Start of RECORD EXCERPTS
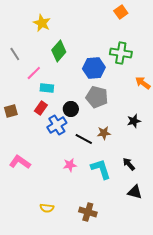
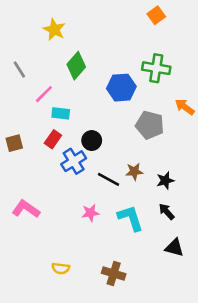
gray pentagon: (97, 97) -> (150, 125), moved
black star: (134, 121) -> (165, 181), moved

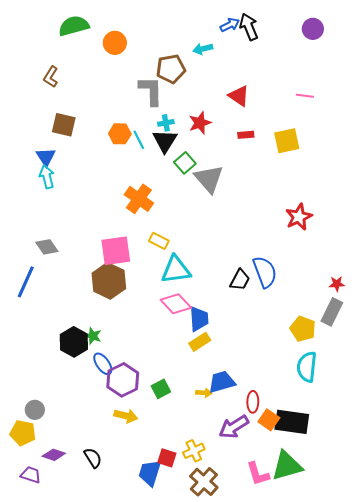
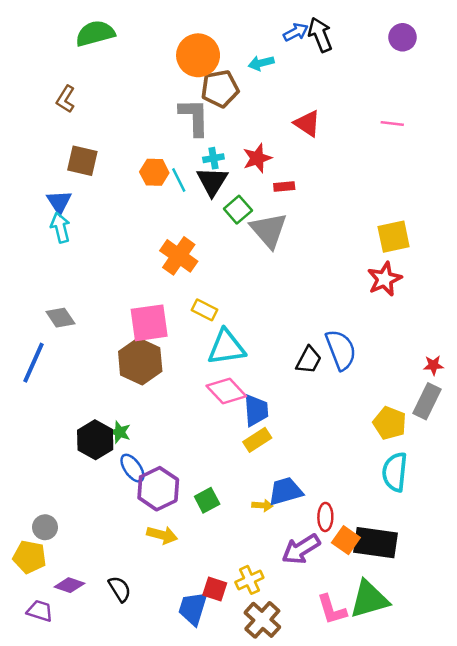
orange circle: (115, 43) -> (198, 55), moved, size x1.4
red rectangle: (246, 135) -> (284, 186), moved
yellow square: (287, 141) -> (394, 237), moved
End of RECORD EXCERPTS
GOAL OF THE EXERCISE: Would you write out each entry word for word and omit the images?

ANSWER TO THIS PROBLEM:
gray pentagon: (97, 97) -> (150, 125), moved
black star: (134, 121) -> (165, 181), moved

orange circle: (115, 43) -> (198, 55), moved, size x1.4
red rectangle: (246, 135) -> (284, 186), moved
yellow square: (287, 141) -> (394, 237), moved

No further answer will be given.